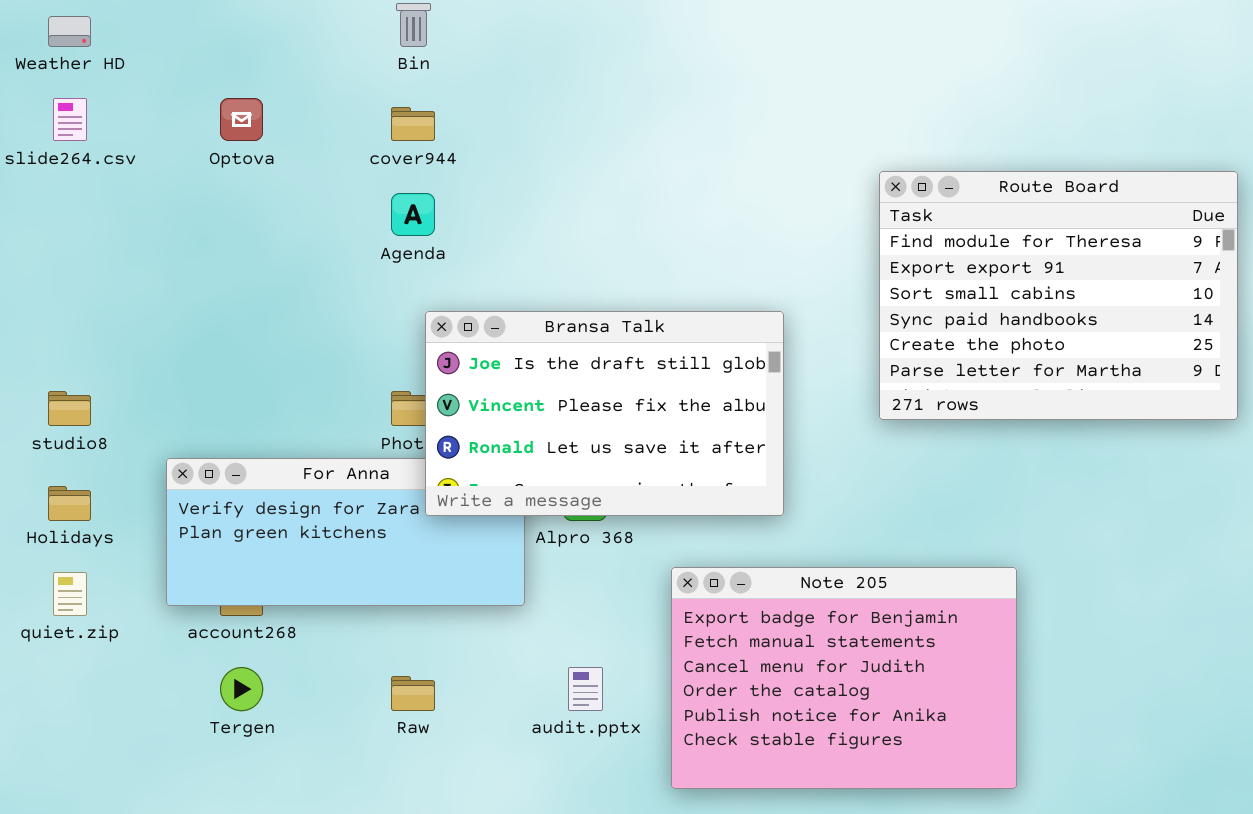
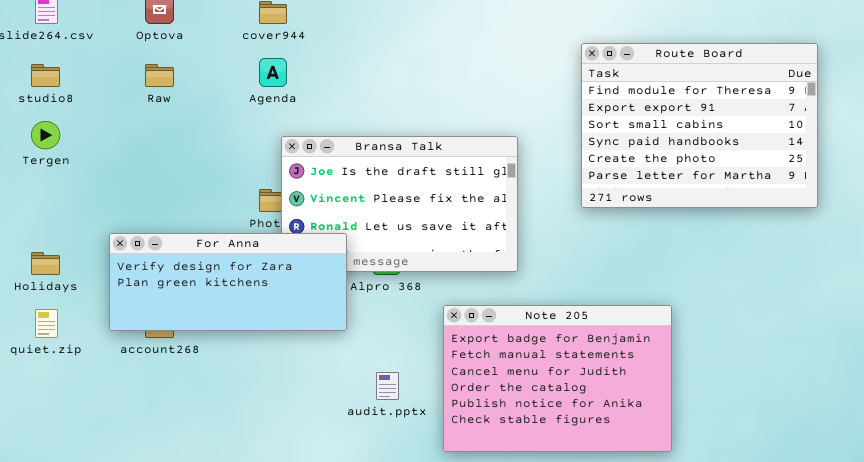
studio8: [48,391,91,426] -> [31,64,60,87], moved
For Anna: [166,458,525,606] -> [109,233,347,331], raised
Tergen: [220,667,263,711] -> [31,121,60,149], moved
Raw: [391,676,435,711] -> [145,64,174,87], moved

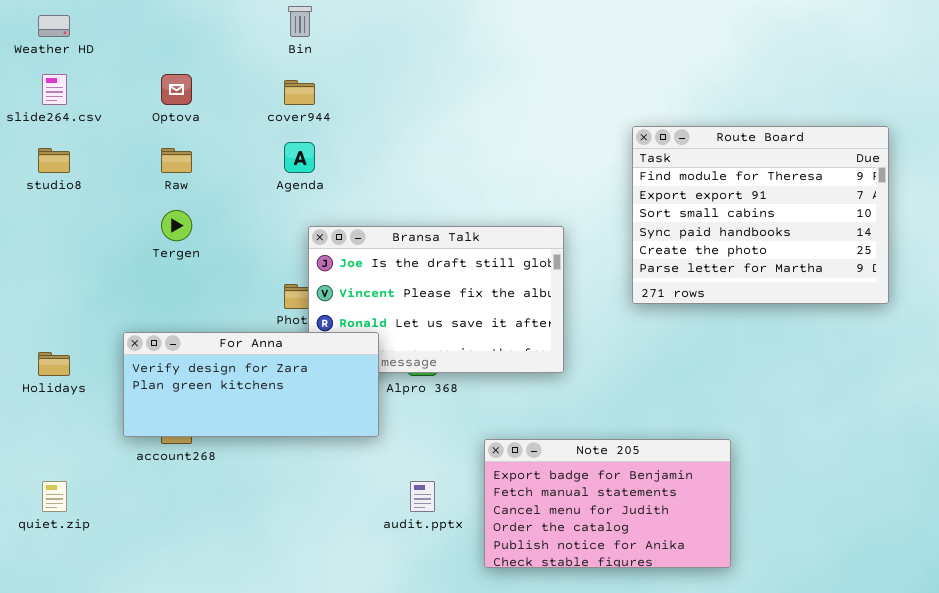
Tergen: [31,121,60,149] -> [161,210,192,241], moved
Note 205: [443,305,672,452] -> [484,439,731,568], resized
quiet.zip: [35,309,58,338] -> [42,481,67,512], moved

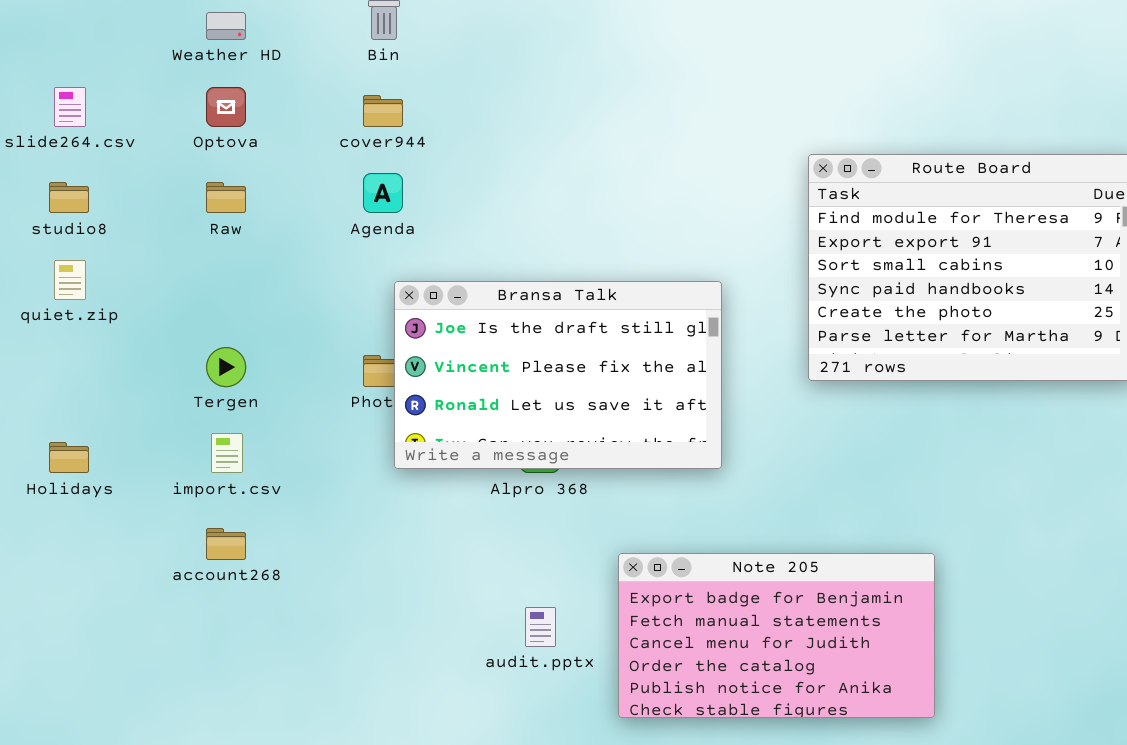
Weather HD: [38,15,70,37] -> [206,12,246,40], moved
Tergen: [161,210,192,241] -> [206,347,246,387], moved
For Anna: [123,332,379,437] -> none, closed
quiet.zip: [42,481,67,512] -> [54,260,86,300], moved

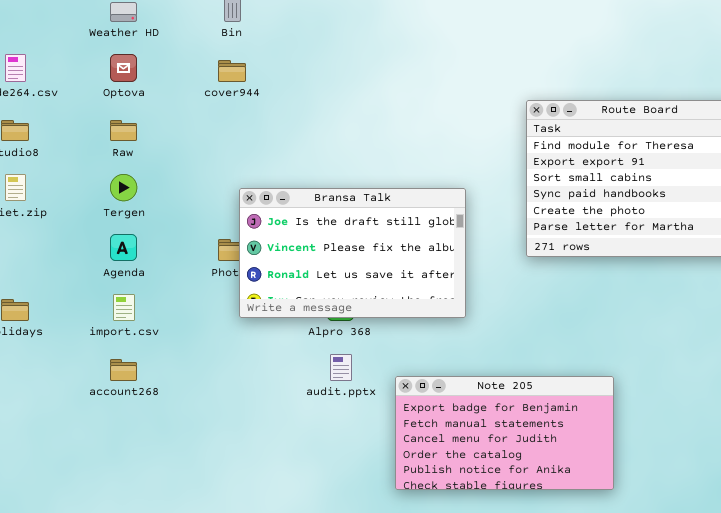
Agenda: [363,173,403,213] -> [110,234,137,261], moved
Tergen: [206,347,246,387] -> [110,174,137,201], moved
audit.pptx: [525,607,556,647] -> [330,354,352,381], moved

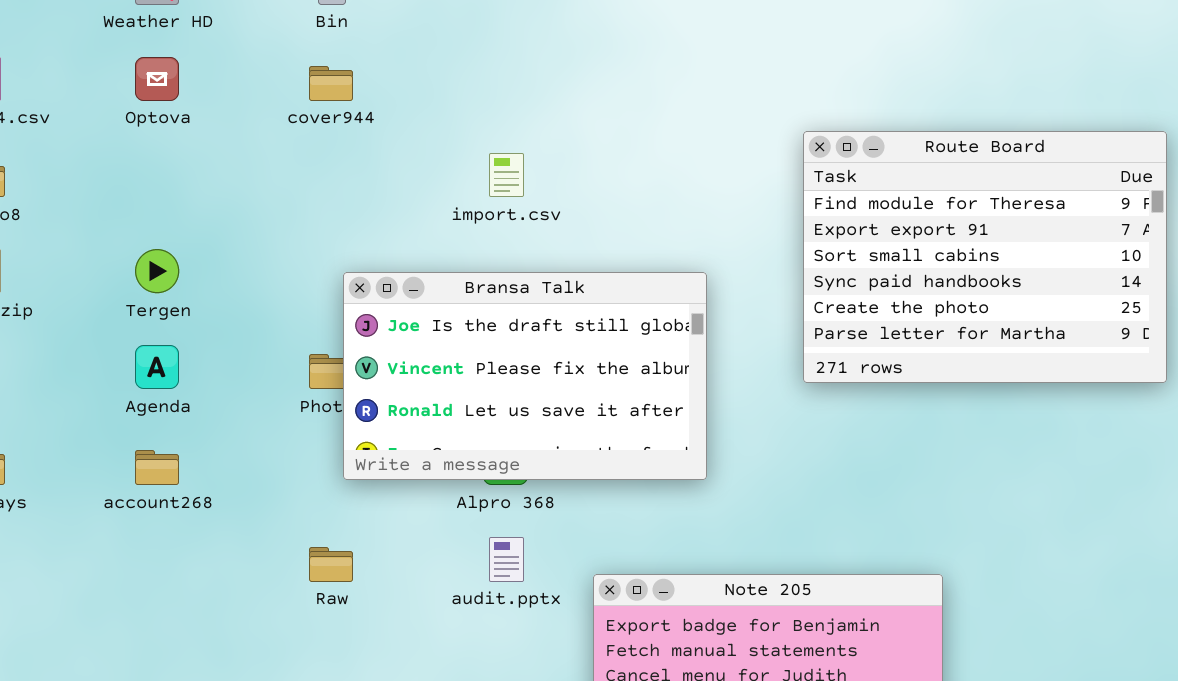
Raw: [110,120,137,141] -> [309,547,353,582], moved
import.csv: [113,294,135,321] -> [489,153,524,197], moved
account268: [110,359,137,381] -> [135,450,179,485], moved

● ACTIVITY:
Produce an exact copy of the lines from the line containing "Agenda: [363,173,403,213] ->" to the end of the material, both ends included, and omit every picture.

● FINAL ANSWER:
Agenda: [363,173,403,213] -> [110,234,137,261], moved
Tergen: [206,347,246,387] -> [110,174,137,201], moved
audit.pptx: [525,607,556,647] -> [330,354,352,381], moved

Raw: [110,120,137,141] -> [309,547,353,582], moved
import.csv: [113,294,135,321] -> [489,153,524,197], moved
account268: [110,359,137,381] -> [135,450,179,485], moved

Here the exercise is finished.